> **Work item**: Retype the entries exactly, but skip the pictures.

(Beginning of Provided data)

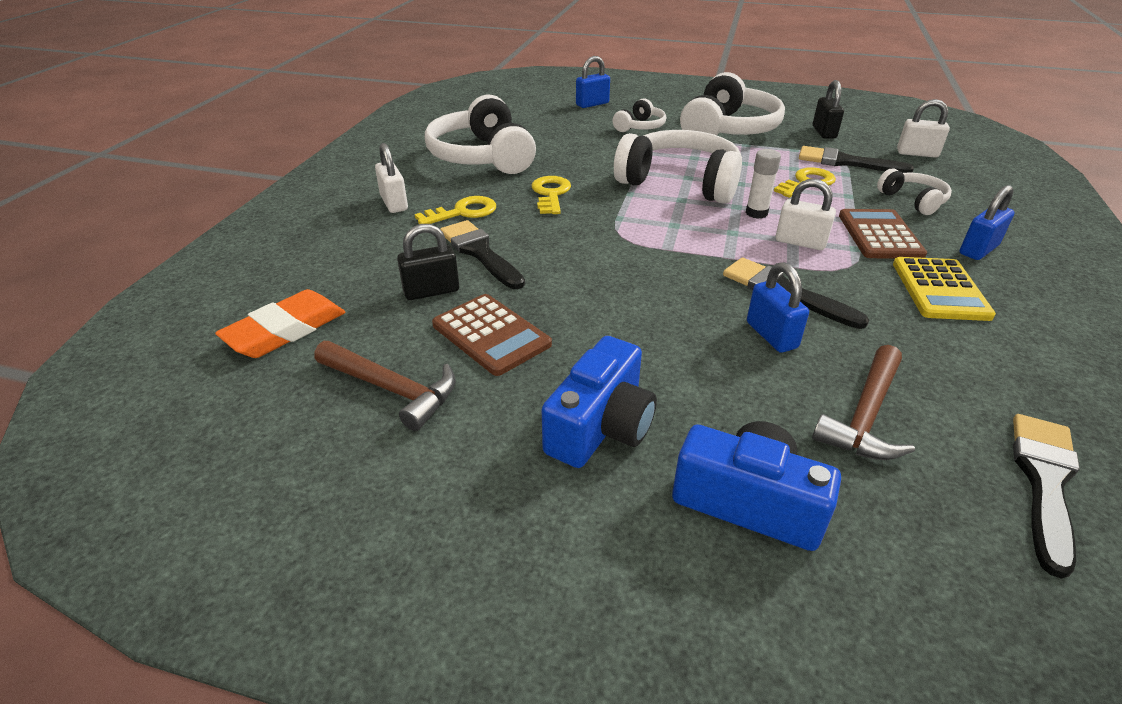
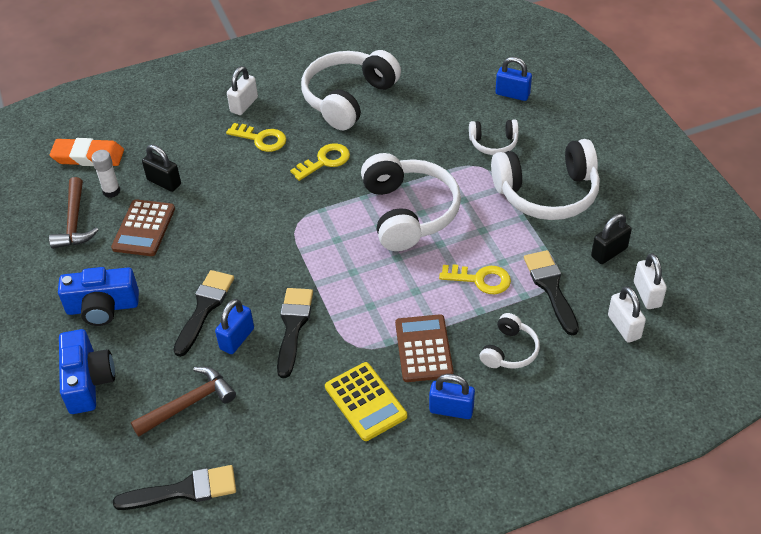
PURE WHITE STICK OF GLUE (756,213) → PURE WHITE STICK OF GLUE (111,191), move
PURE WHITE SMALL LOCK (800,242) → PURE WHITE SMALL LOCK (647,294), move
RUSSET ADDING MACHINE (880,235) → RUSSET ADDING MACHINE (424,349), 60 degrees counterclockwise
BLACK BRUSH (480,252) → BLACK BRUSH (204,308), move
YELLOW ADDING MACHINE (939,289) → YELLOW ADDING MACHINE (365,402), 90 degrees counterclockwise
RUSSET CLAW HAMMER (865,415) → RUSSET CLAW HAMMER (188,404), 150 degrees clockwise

(End of Provided data)

> **Completed exercise**:
PURE WHITE STICK OF GLUE (756,213) → PURE WHITE STICK OF GLUE (111,191), move
PURE WHITE SMALL LOCK (800,242) → PURE WHITE SMALL LOCK (647,294), move
RUSSET ADDING MACHINE (880,235) → RUSSET ADDING MACHINE (424,349), 60 degrees counterclockwise
BLACK BRUSH (480,252) → BLACK BRUSH (204,308), move
YELLOW ADDING MACHINE (939,289) → YELLOW ADDING MACHINE (365,402), 90 degrees counterclockwise
RUSSET CLAW HAMMER (865,415) → RUSSET CLAW HAMMER (188,404), 150 degrees clockwise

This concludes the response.